What the task asks
Reproduce exactly, and only, the lines below from the one containing "(146, 266) = (185, 183): none -> black donut" through the one containing "(356, 393) = (304, 423): yellow".

Excerpts from a dataset
Segment Open

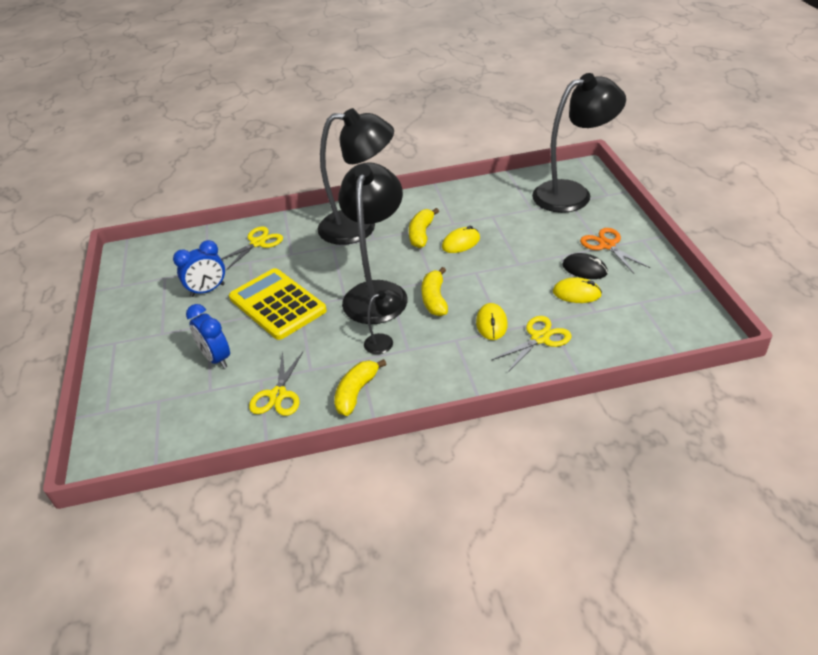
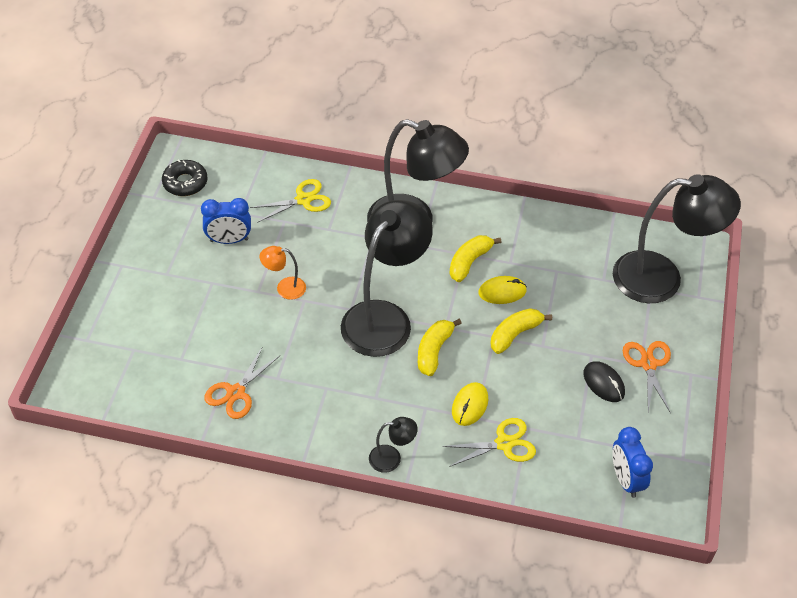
camera: 20 degrees right, 10 degrees up
(146, 266) = (185, 183): none -> black donut
(216, 358) = (201, 326): blue clock -> blue clock (626, 479)
(277, 304) = (284, 288): yellow calculator -> orange lamp
(278, 395) = (236, 392): yellow scissors -> orange scissors
(356, 393) = (304, 423): yellow banana -> yellow banana (515, 334)
(384, 341) = (359, 378): black lamp -> black lamp (392, 458)
(576, 293) = (575, 409): yellow mouse -> none

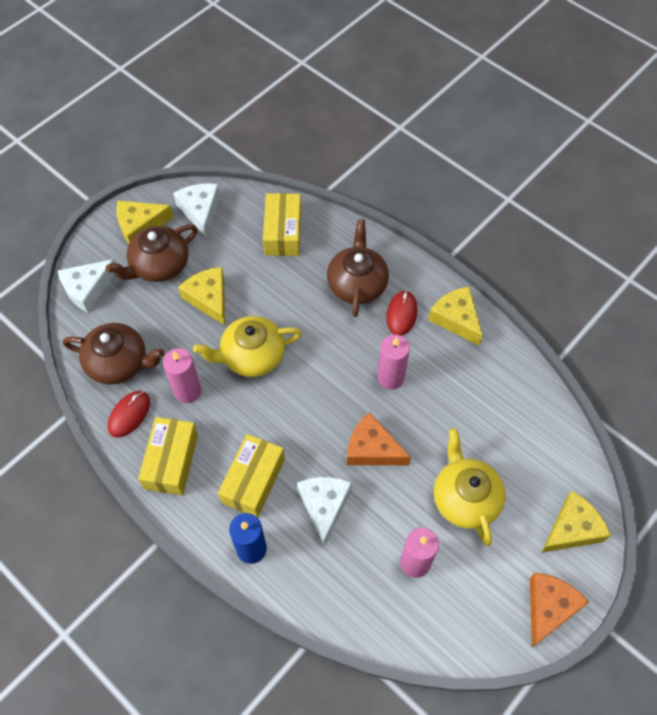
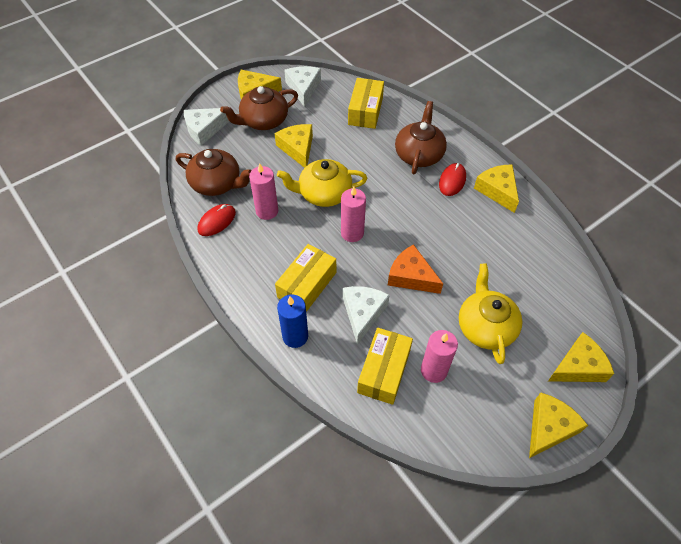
camera: 10 degrees right, 5 degrees down
(171, 461) = (243, 260): yellow box -> yellow box (384, 371)
(390, 377) = (435, 225): pink candle -> pink candle (352, 233)
(549, 608) = (549, 428): orange cheese -> yellow cheese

Segment Closed

Output for this exercise
(146, 266) = (185, 183): none -> black donut
(216, 358) = (201, 326): blue clock -> blue clock (626, 479)
(277, 304) = (284, 288): yellow calculator -> orange lamp
(278, 395) = (236, 392): yellow scissors -> orange scissors
(356, 393) = (304, 423): yellow banana -> yellow banana (515, 334)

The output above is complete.